__Prompt__: Find the line in the entries below that contains "purple brick D1:E1 level 1 -> none". Repeat it exactly, and every line after it through the line that contains "cyan slope E6:F7".

__Data section__:

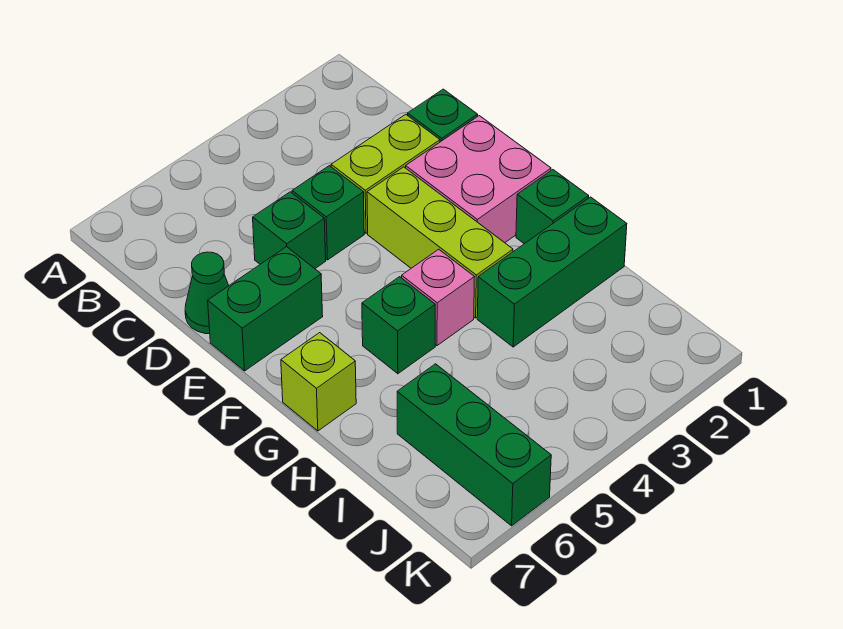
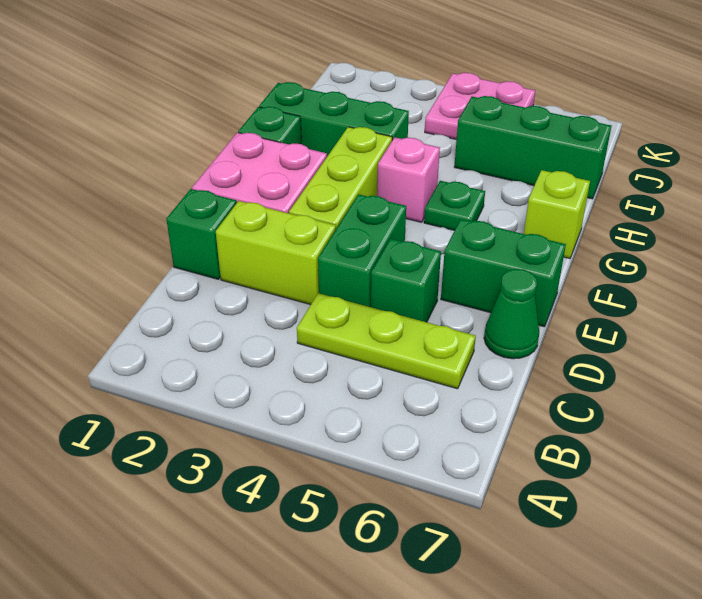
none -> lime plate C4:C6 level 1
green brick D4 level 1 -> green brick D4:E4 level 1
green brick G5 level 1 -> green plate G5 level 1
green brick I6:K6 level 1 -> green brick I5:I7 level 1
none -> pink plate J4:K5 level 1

...

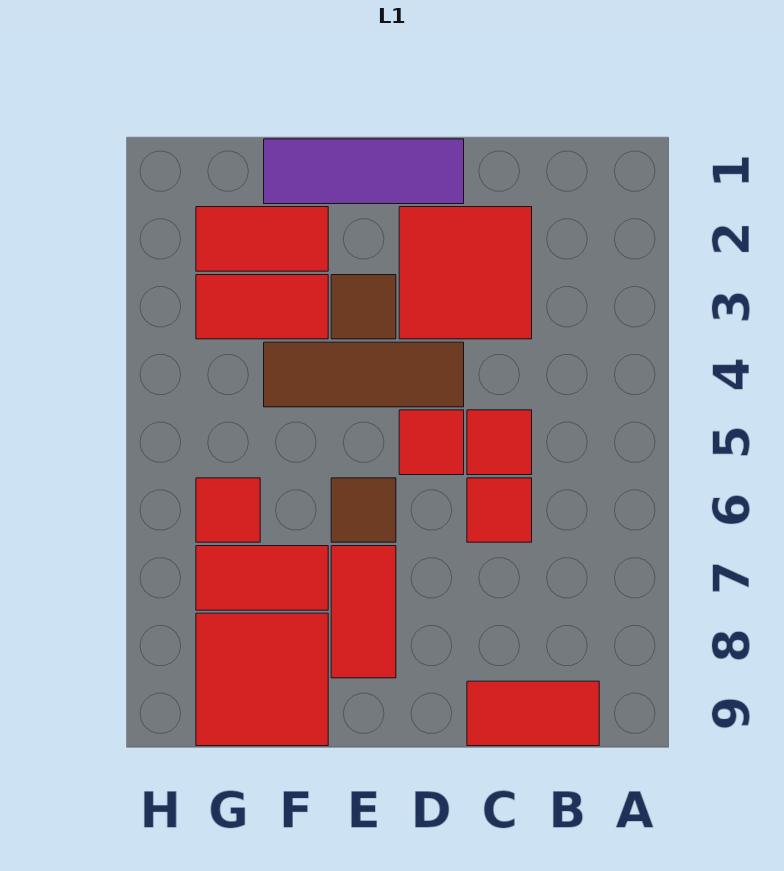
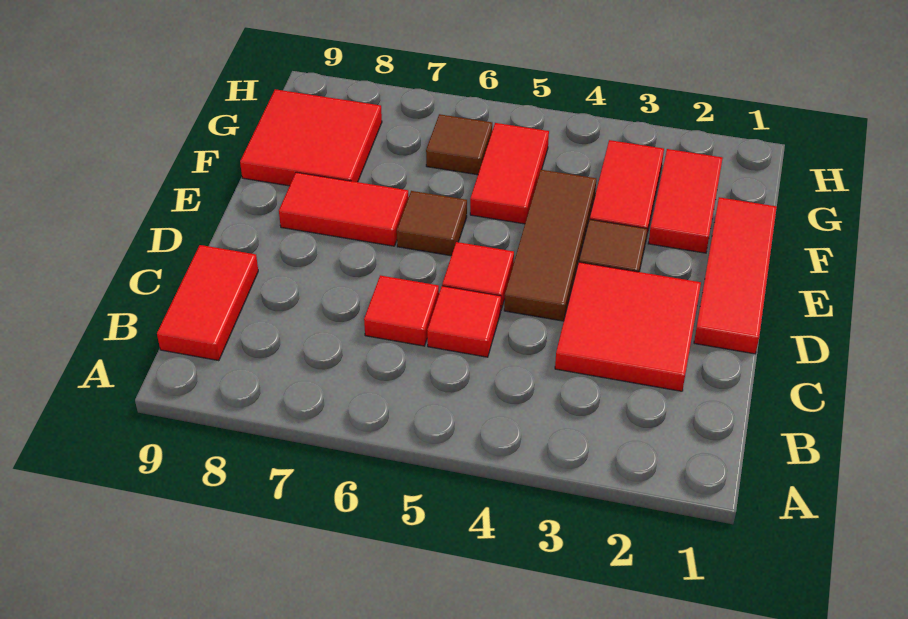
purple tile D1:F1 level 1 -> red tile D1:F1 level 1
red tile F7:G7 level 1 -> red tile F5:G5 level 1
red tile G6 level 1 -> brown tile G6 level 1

--

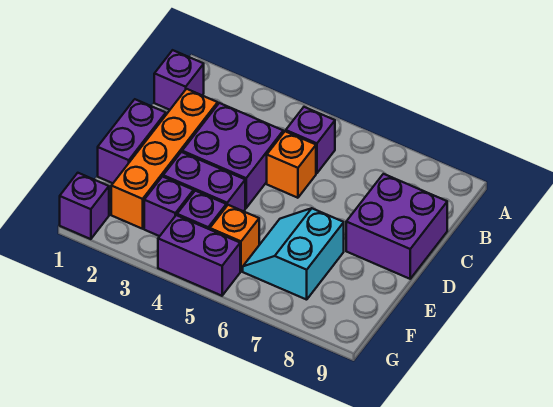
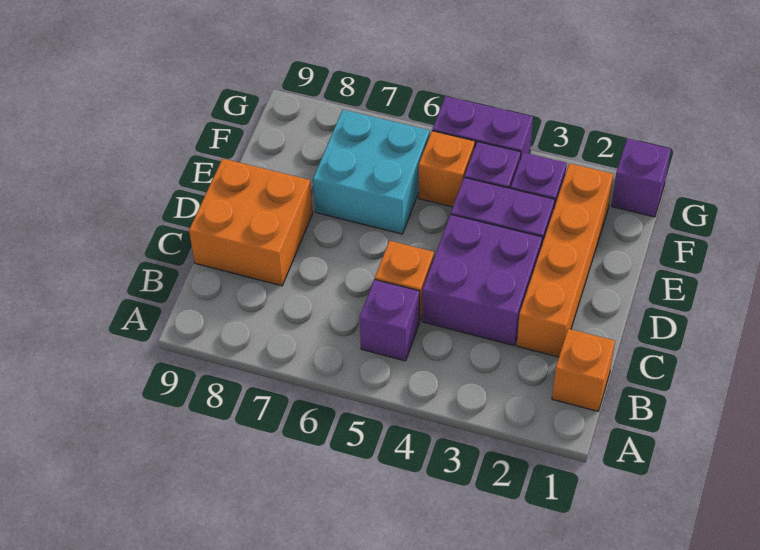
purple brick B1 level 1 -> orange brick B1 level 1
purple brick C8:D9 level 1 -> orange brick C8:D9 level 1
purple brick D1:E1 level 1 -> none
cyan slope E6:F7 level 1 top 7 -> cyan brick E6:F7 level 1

__Answer to the problem__:
purple brick D1:E1 level 1 -> none
cyan slope E6:F7 level 1 top 7 -> cyan brick E6:F7 level 1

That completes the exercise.